━━━ Data supplied ━━━

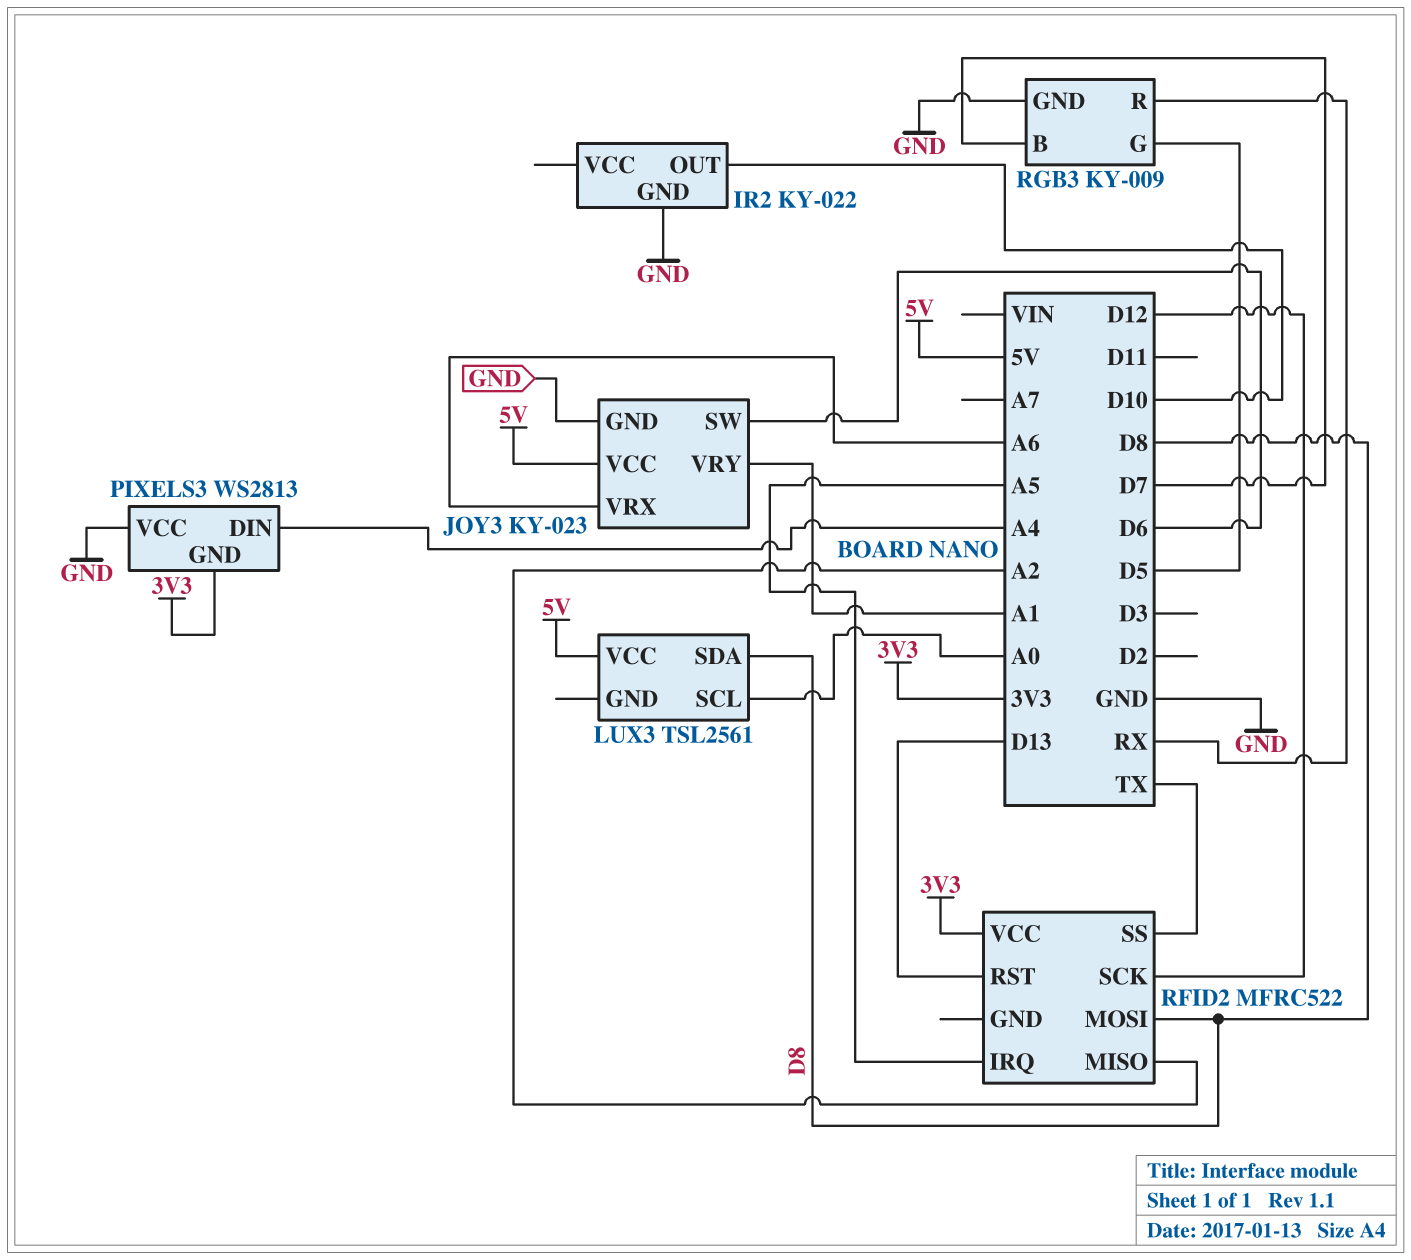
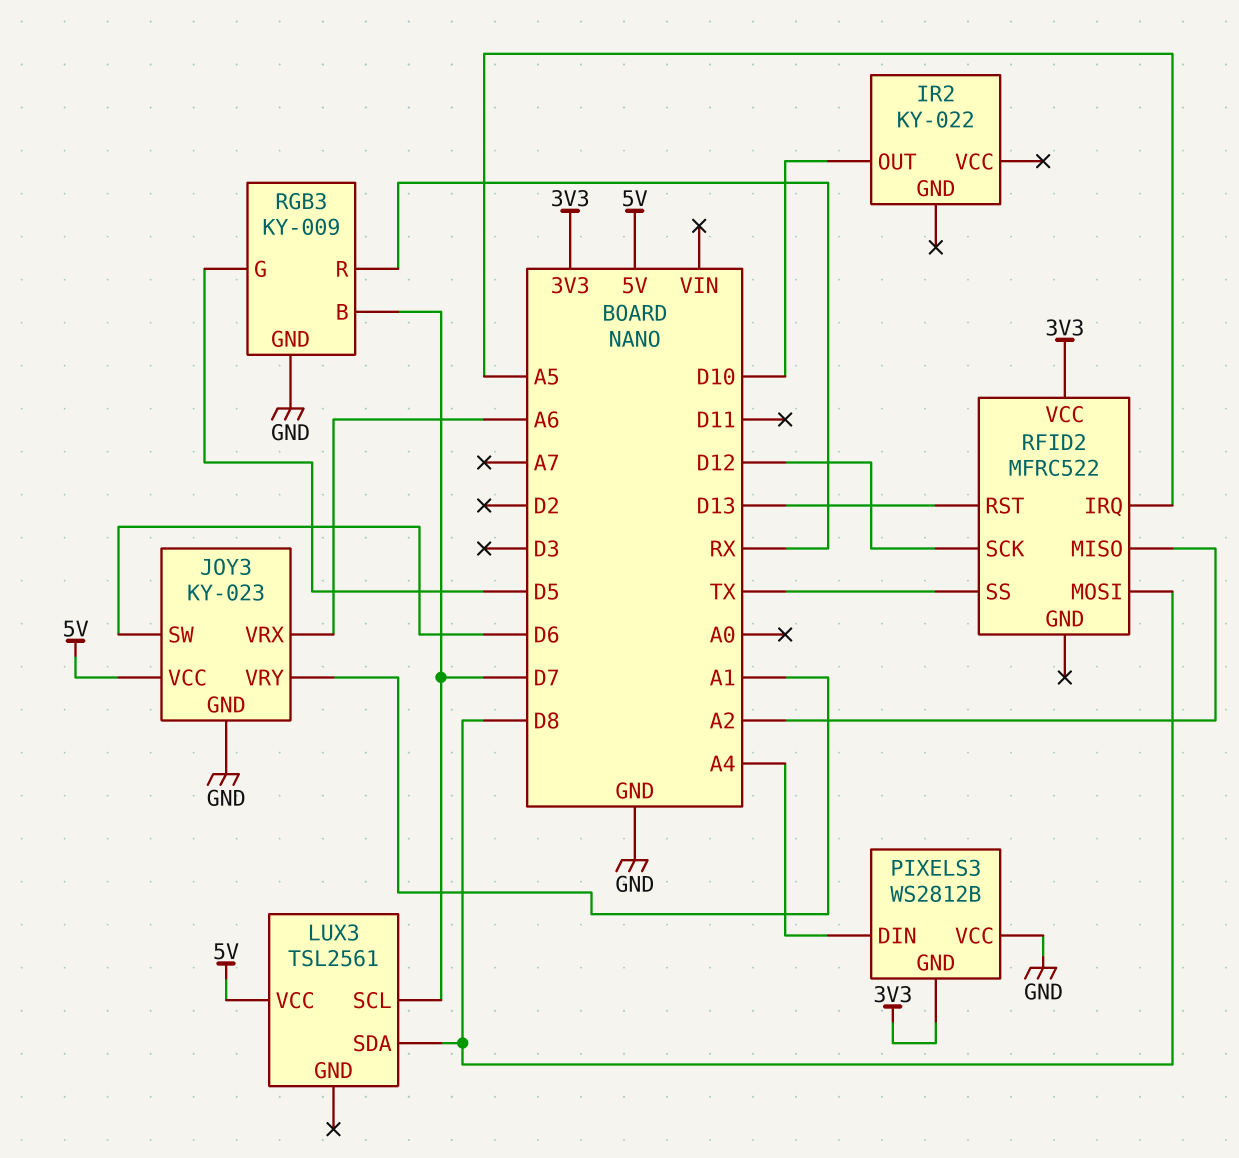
IR2 pin GND: GND -> none
LUX3 pin SCL: A0 -> D7
PIXELS3: WS2813 -> WS2812B

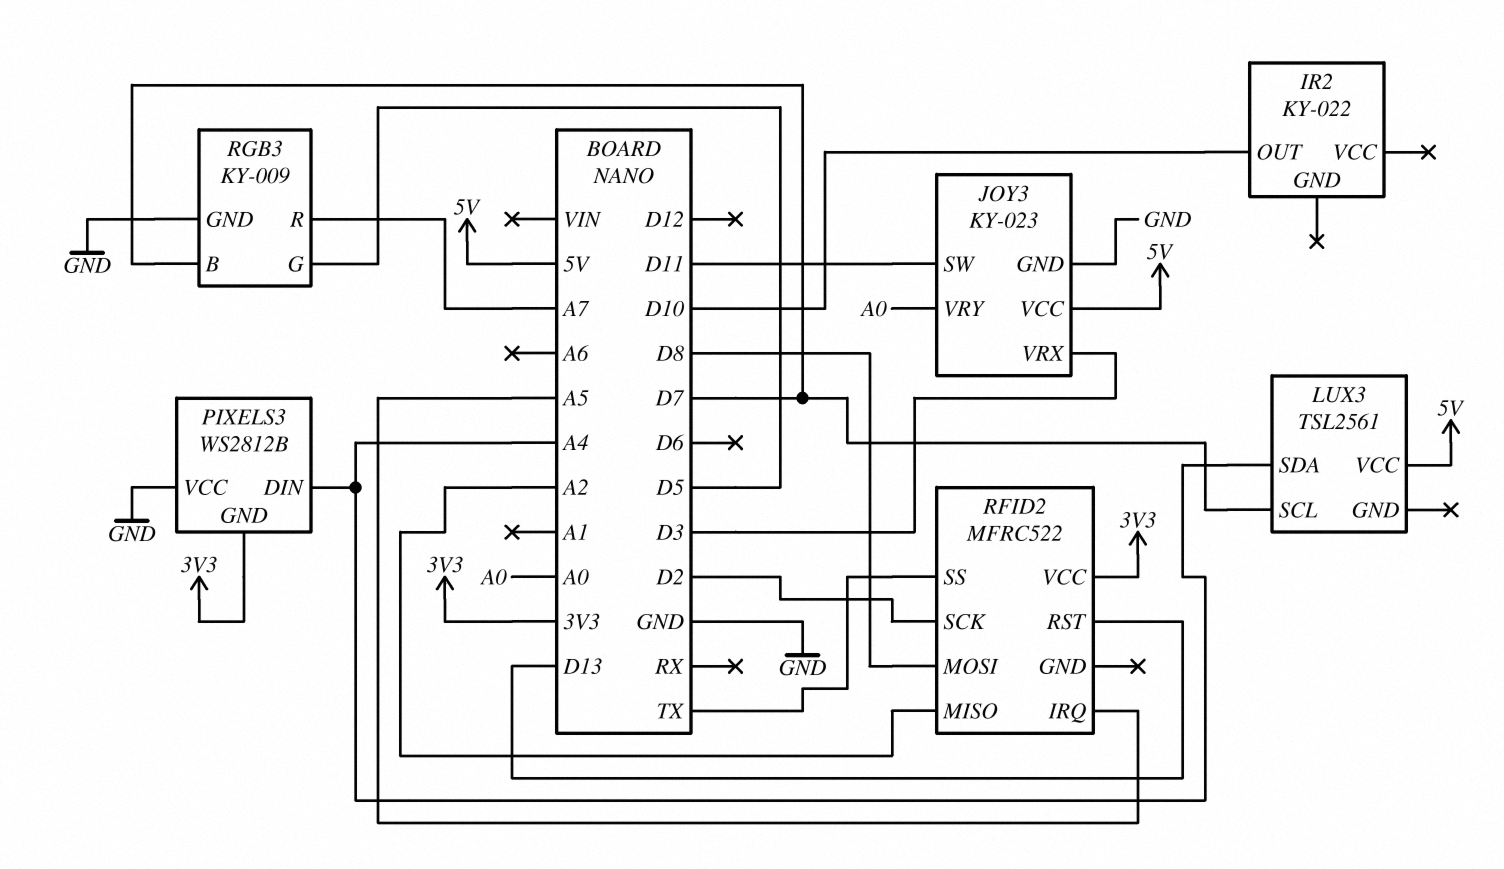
JOY3 pin SW: D6 -> D11
JOY3 pin VRX: A6 -> D3
JOY3 pin VRY: A1 -> A0
LUX3 pin SDA: D8 -> A4
RFID2 pin SCK: D12 -> D2
RGB3 pin R: RX -> A7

━━━

Required work:
Reproduce every entry exactly; images stay out.

Solution for this task:
IR2 pin GND: GND -> none
LUX3 pin SCL: A0 -> D7
PIXELS3: WS2813 -> WS2812B

JOY3 pin SW: D6 -> D11
JOY3 pin VRX: A6 -> D3
JOY3 pin VRY: A1 -> A0
LUX3 pin SDA: D8 -> A4
RFID2 pin SCK: D12 -> D2
RGB3 pin R: RX -> A7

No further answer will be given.